* [Record excerpts]
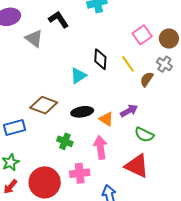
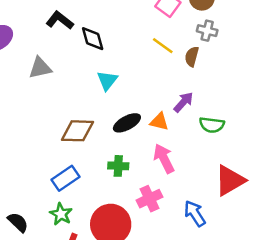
gray triangle: (34, 39) -> (40, 68), moved, turned -30
black diamond: (100, 59) -> (93, 39), moved
blue rectangle: (15, 128) -> (66, 178), moved
red triangle: (137, 166) -> (230, 181), moved, turned -36

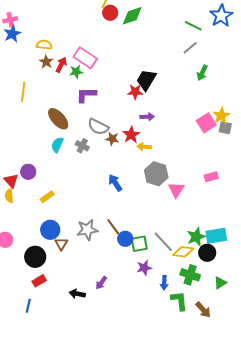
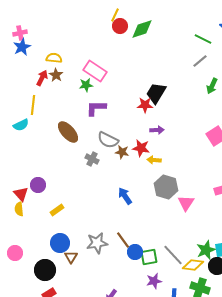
red arrow: (61, 65) -> (42, 78), moved
red star: (131, 135) -> (141, 148), turned -30
cyan semicircle: (57, 145) -> (21, 125), moved, turned -140

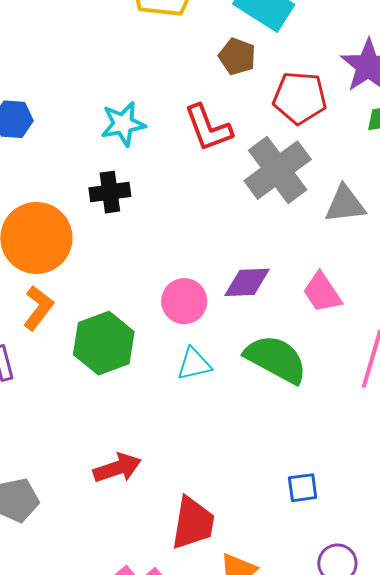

* [Instructions for the task] Letter for letter, reproduce every record above and skip the pictures.

* [Response]
gray triangle: (34, 39) -> (40, 68), moved, turned -30
black diamond: (100, 59) -> (93, 39), moved
blue rectangle: (15, 128) -> (66, 178), moved
red triangle: (137, 166) -> (230, 181), moved, turned -36

red arrow: (61, 65) -> (42, 78), moved
red star: (131, 135) -> (141, 148), turned -30
cyan semicircle: (57, 145) -> (21, 125), moved, turned -140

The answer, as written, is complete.